> [EXERCISE BRIEF]
Check every line of the data for the string "orange" and copy the ones that have it.

> [INPUT DATA]
+ + + + + + +
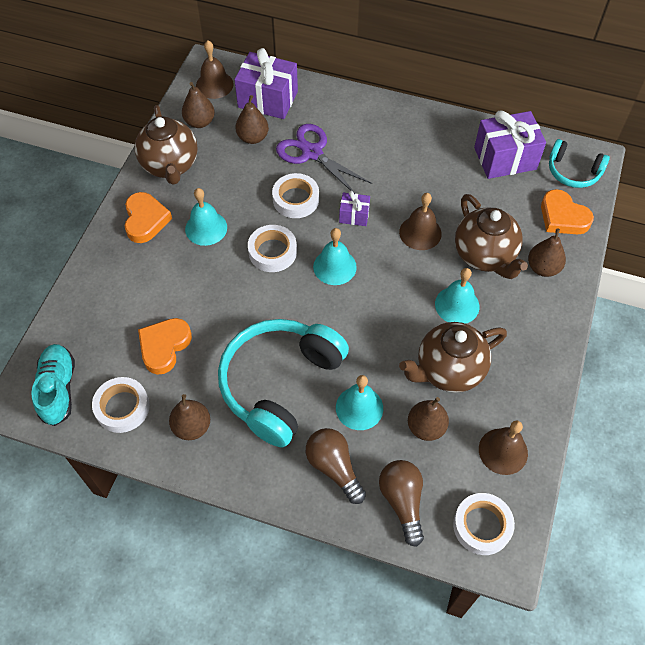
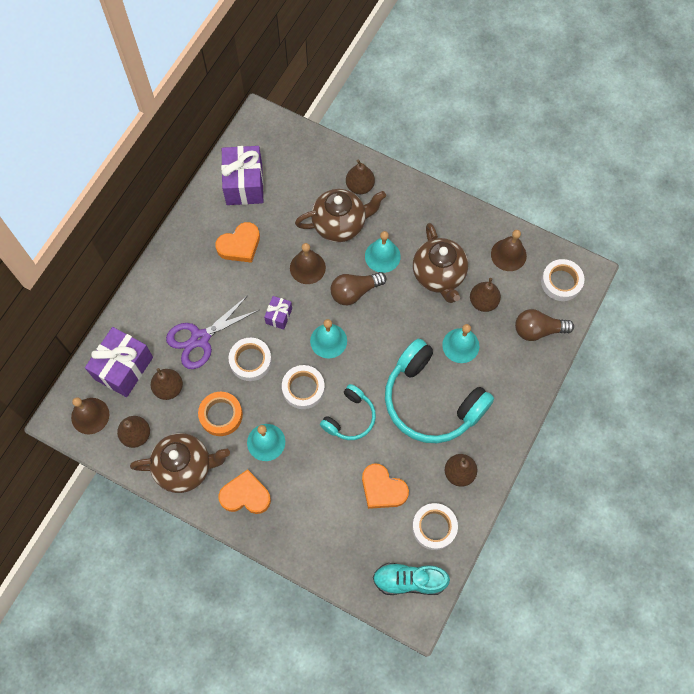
camera: 80 degrees left, 10 degrees up
(230, 184) = (221, 415): none -> orange tape
(334, 467) = (506, 372): brown light bulb -> brown light bulb (355, 292)
(563, 217) = (314, 158): orange heart -> orange heart (240, 245)
(573, 172) = (270, 138): turquoise headphones -> turquoise headphones (350, 418)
+ + + + + + +
> [YOUR RESPONSE]
(230, 184) = (221, 415): none -> orange tape
(563, 217) = (314, 158): orange heart -> orange heart (240, 245)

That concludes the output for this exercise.